Rewrite the material below, swapping "coordinate" for "position" wherever it occurs and leaving everything else untouched.

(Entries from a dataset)
=-=-=
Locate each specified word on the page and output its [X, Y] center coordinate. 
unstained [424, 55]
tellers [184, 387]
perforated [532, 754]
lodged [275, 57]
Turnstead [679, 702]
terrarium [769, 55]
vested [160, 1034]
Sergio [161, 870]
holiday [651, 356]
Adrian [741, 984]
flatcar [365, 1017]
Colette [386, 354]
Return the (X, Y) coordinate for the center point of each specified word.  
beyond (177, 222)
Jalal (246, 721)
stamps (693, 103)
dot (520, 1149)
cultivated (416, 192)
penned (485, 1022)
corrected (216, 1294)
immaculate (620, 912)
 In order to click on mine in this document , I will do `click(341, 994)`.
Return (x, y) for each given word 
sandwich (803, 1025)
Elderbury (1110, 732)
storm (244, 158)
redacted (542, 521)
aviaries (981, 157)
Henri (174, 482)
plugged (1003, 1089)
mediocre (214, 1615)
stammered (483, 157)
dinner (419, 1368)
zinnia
=-=-=
* _Answer to this problem_
Locate each specified word on the page and output its [X, Y] center position. 
unstained [424, 55]
tellers [184, 387]
perforated [532, 754]
lodged [275, 57]
Turnstead [679, 702]
terrarium [769, 55]
vested [160, 1034]
Sergio [161, 870]
holiday [651, 356]
Adrian [741, 984]
flatcar [365, 1017]
Colette [386, 354]
Return the (X, Y) position for the center point of each specified word.  
beyond (177, 222)
Jalal (246, 721)
stamps (693, 103)
dot (520, 1149)
cultivated (416, 192)
penned (485, 1022)
corrected (216, 1294)
immaculate (620, 912)
 In order to click on mine in this document , I will do `click(341, 994)`.
Return (x, y) for each given word 
sandwich (803, 1025)
Elderbury (1110, 732)
storm (244, 158)
redacted (542, 521)
aviaries (981, 157)
Henri (174, 482)
plugged (1003, 1089)
mediocre (214, 1615)
stammered (483, 157)
dinner (419, 1368)
zinnia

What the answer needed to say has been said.